» EXTRACTED DATA

################

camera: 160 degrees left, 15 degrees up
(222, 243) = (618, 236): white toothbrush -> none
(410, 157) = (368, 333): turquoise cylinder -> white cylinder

################

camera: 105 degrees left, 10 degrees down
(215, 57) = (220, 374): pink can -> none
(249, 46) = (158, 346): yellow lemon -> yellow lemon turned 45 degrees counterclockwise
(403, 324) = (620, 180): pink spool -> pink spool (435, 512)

################

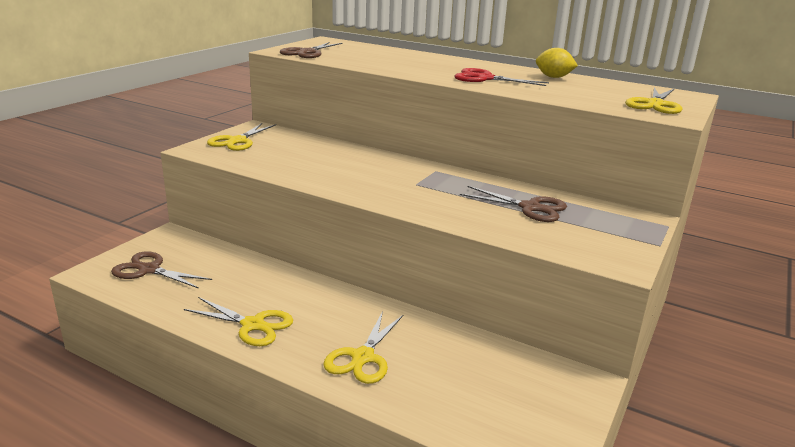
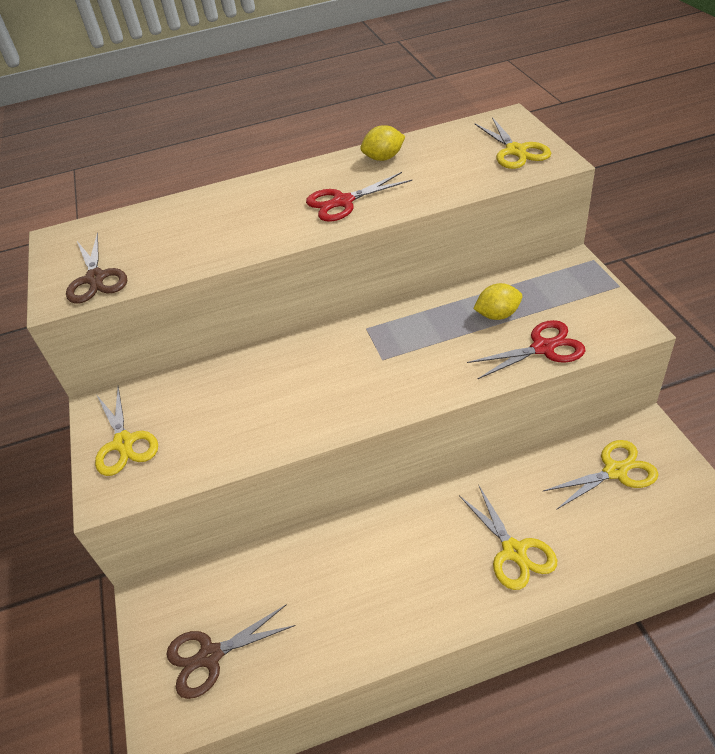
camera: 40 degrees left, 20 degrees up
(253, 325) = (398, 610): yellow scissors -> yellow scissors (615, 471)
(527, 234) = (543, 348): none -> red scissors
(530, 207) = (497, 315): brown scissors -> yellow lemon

################

» INSTRUCTIONS FOR THE TASK
Within the material above, output exactly the lines from the one with "camera: 105 degrees left, 10 degrees down" through the one with "(403, 324) = (620, 180): pink", end lines included, and nothing besides.

» SOLUTION TO THIS EXERCISE
camera: 105 degrees left, 10 degrees down
(215, 57) = (220, 374): pink can -> none
(249, 46) = (158, 346): yellow lemon -> yellow lemon turned 45 degrees counterclockwise
(403, 324) = (620, 180): pink spool -> pink spool (435, 512)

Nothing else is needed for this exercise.